▶ **DATA LISTING**:
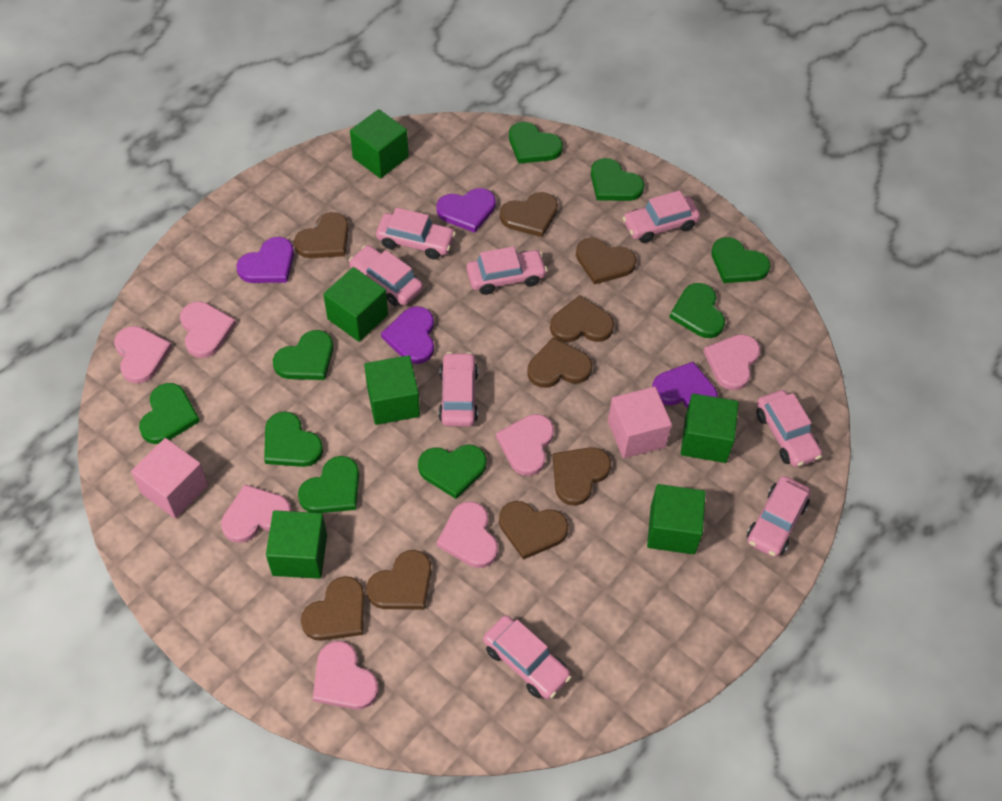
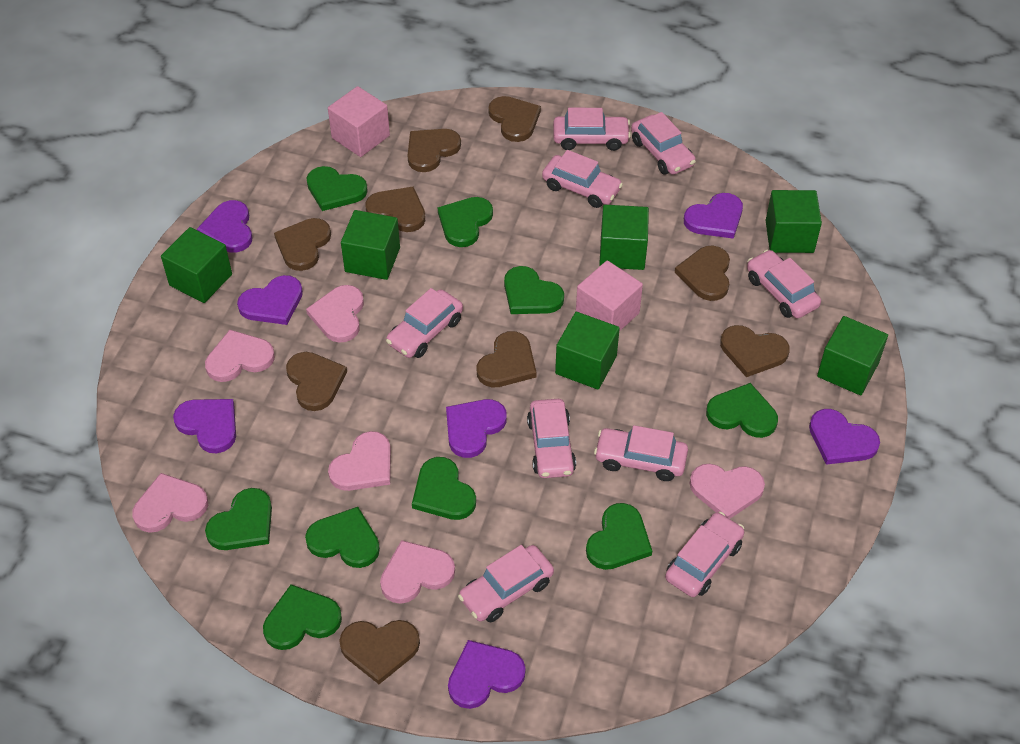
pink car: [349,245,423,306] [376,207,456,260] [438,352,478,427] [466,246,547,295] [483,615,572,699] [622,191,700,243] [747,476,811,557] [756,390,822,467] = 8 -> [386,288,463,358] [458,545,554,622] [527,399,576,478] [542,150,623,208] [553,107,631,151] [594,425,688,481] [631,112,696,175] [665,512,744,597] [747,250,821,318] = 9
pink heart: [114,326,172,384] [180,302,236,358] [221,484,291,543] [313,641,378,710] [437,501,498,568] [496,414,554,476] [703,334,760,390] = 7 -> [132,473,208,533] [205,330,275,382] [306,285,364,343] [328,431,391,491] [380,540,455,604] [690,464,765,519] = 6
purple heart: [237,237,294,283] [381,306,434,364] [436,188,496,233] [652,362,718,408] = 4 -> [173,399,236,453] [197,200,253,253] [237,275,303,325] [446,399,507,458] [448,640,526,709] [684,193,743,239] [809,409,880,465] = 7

---

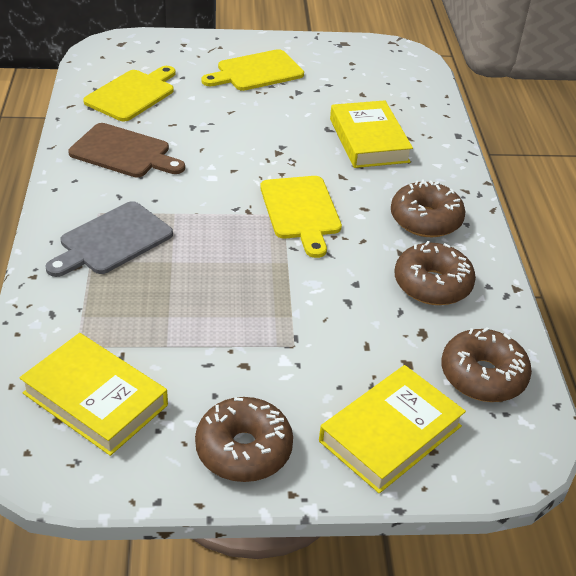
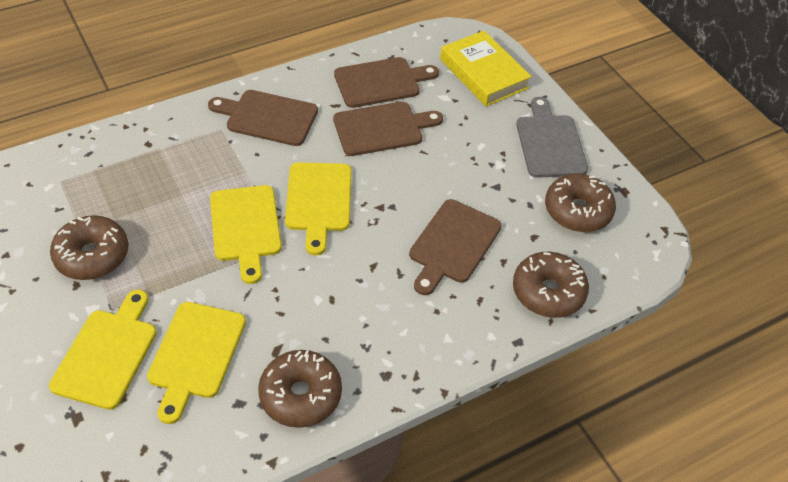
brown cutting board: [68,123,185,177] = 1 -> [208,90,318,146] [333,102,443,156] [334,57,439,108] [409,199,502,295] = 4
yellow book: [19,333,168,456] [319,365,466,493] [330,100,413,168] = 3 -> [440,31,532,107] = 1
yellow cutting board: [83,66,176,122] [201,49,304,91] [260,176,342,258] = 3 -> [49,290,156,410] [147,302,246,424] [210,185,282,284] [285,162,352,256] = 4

---

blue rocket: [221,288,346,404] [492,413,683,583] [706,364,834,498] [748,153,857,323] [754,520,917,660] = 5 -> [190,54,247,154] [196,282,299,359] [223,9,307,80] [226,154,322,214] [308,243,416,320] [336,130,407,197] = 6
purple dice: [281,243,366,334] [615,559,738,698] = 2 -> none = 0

▶ **TASK GOAL**:
Every line of the listing that holds the string "board" counts once. Give the total alone.

▶ **RESPONSE FOR THIS EXERCISE**:
2